Brief: Each entry should be set down again verbatim, with the images omitted.
╔══
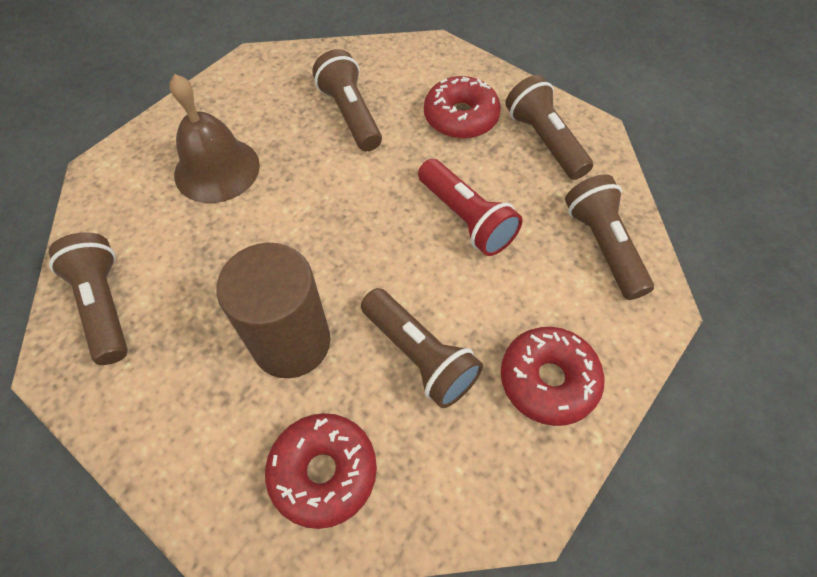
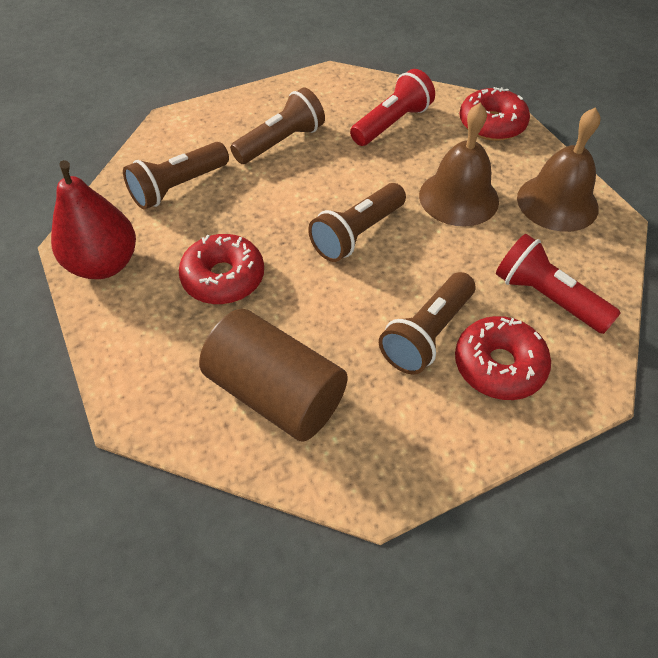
brown bell: 1 -> 2
brown flashlight: 5 -> 4
red flashlight: 1 -> 2
red pear: 0 -> 1

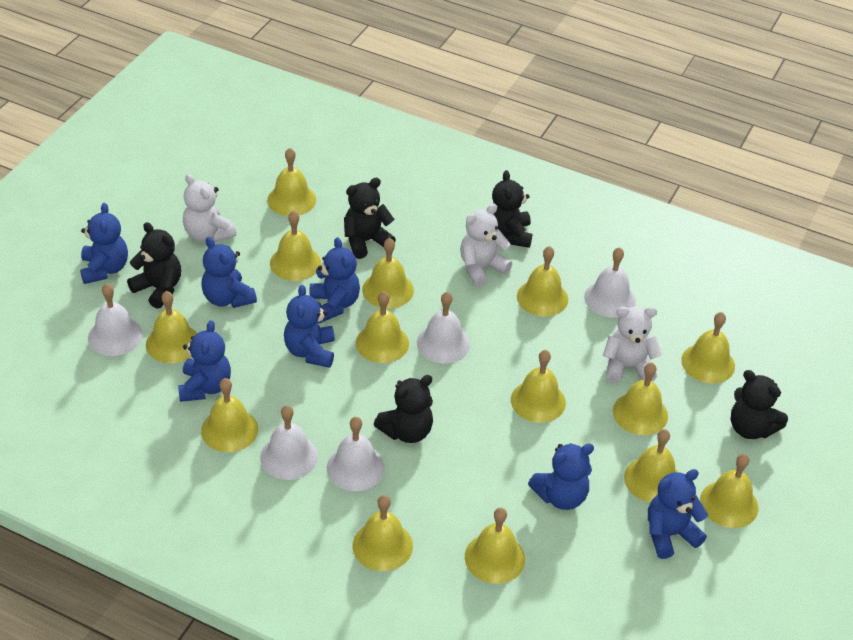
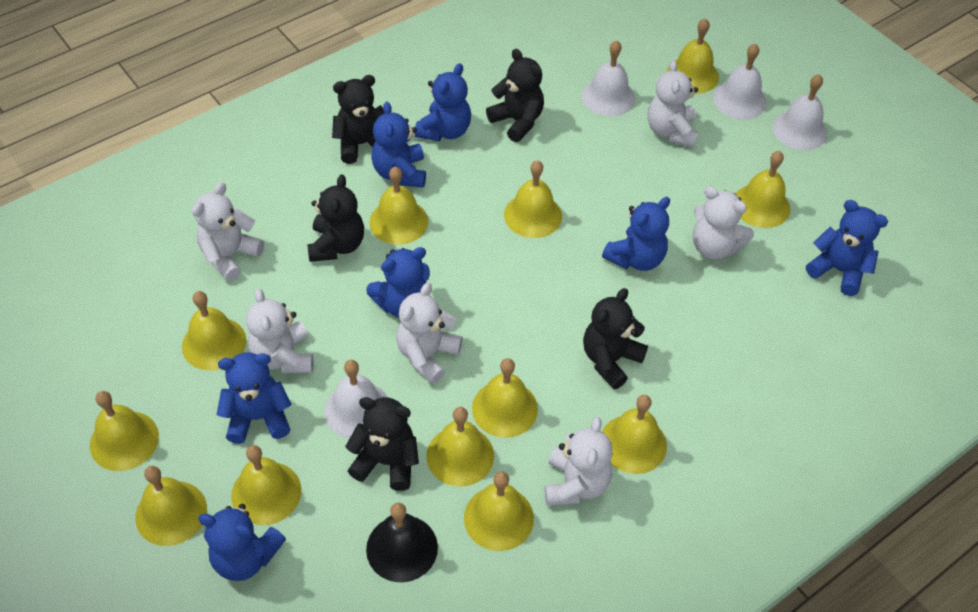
black bell: 0 -> 1
white bell: 5 -> 4
white teddy bear: 3 -> 6
yellow bell: 14 -> 12

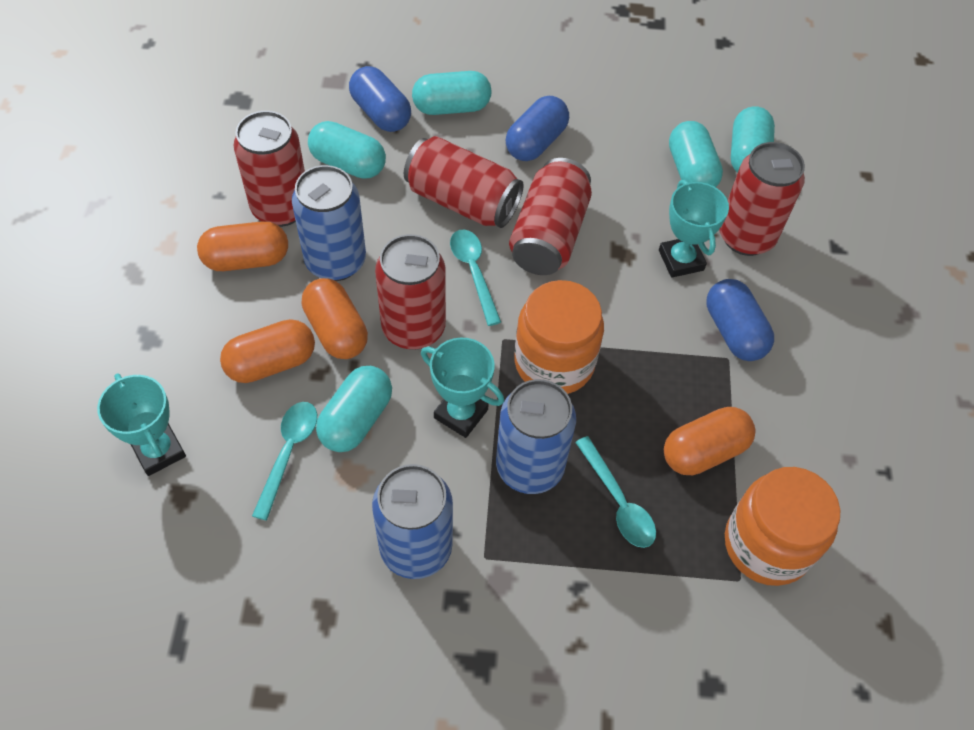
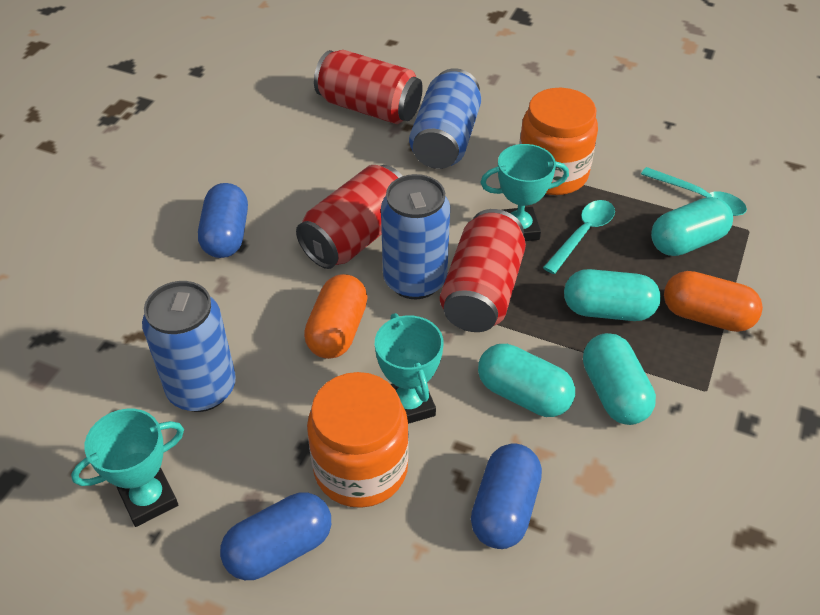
orange capsule: 4 -> 2
red can: 5 -> 3
turquoise capsule: 5 -> 4
turquoise spoon: 3 -> 2

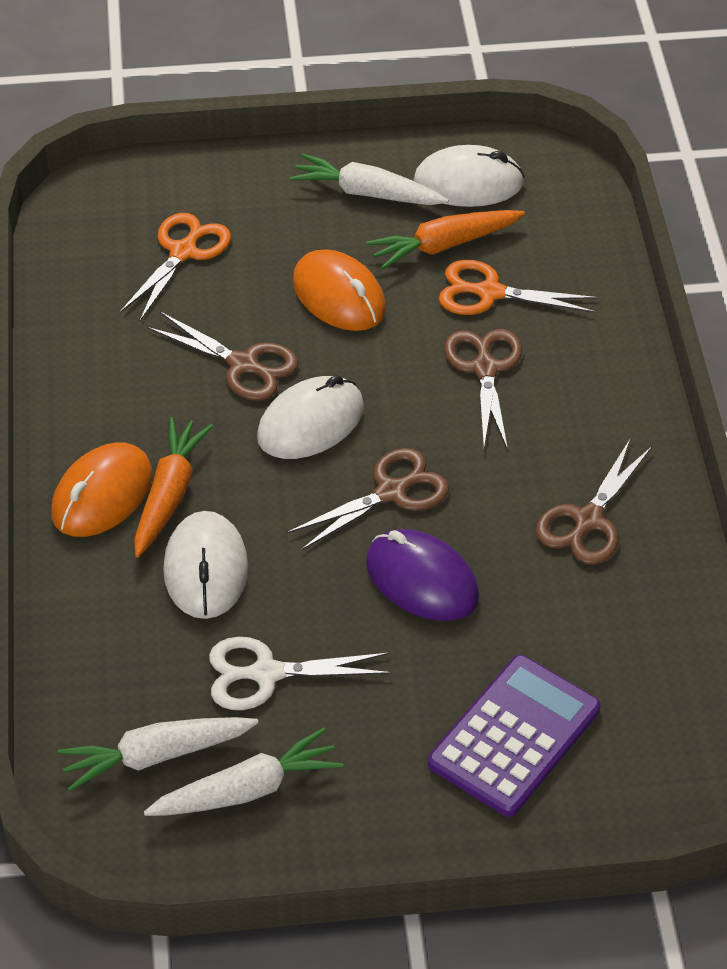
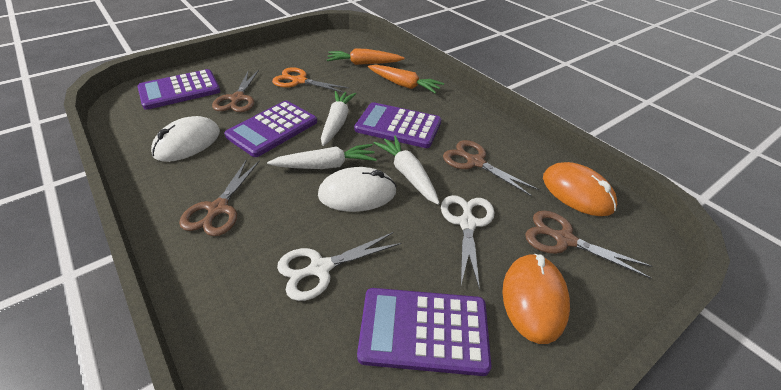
orange scissors: 2 -> 1
purple calculator: 1 -> 4
purple mouse: 1 -> 0
white mouse: 3 -> 2
white scissors: 1 -> 2

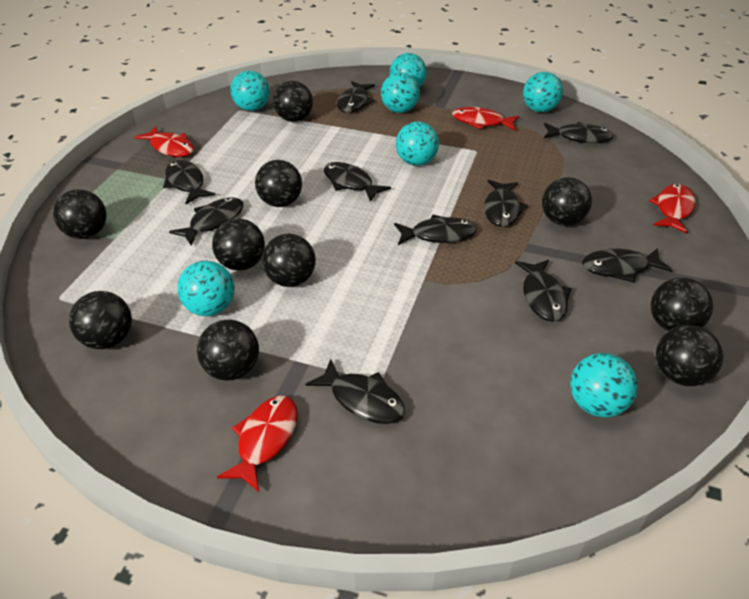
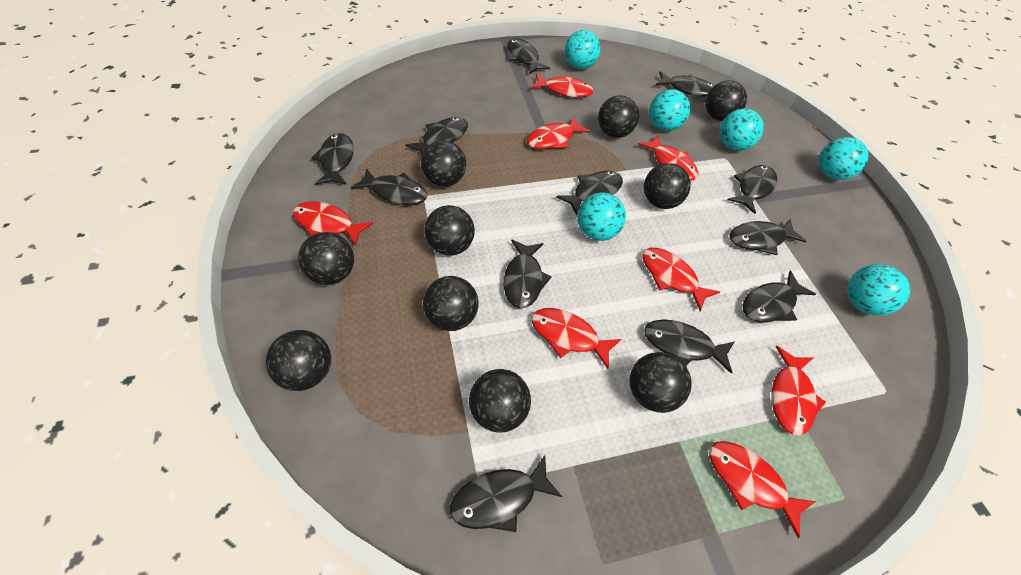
black fish: 10 -> 12
red fish: 4 -> 8
turquoise ball: 7 -> 6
╚══
Solution:
brown bell: 1 -> 2
brown flashlight: 5 -> 4
red flashlight: 1 -> 2
red pear: 0 -> 1

black bell: 0 -> 1
white bell: 5 -> 4
white teddy bear: 3 -> 6
yellow bell: 14 -> 12

orange capsule: 4 -> 2
red can: 5 -> 3
turquoise capsule: 5 -> 4
turquoise spoon: 3 -> 2

orange scissors: 2 -> 1
purple calculator: 1 -> 4
purple mouse: 1 -> 0
white mouse: 3 -> 2
white scissors: 1 -> 2

black fish: 10 -> 12
red fish: 4 -> 8
turquoise ball: 7 -> 6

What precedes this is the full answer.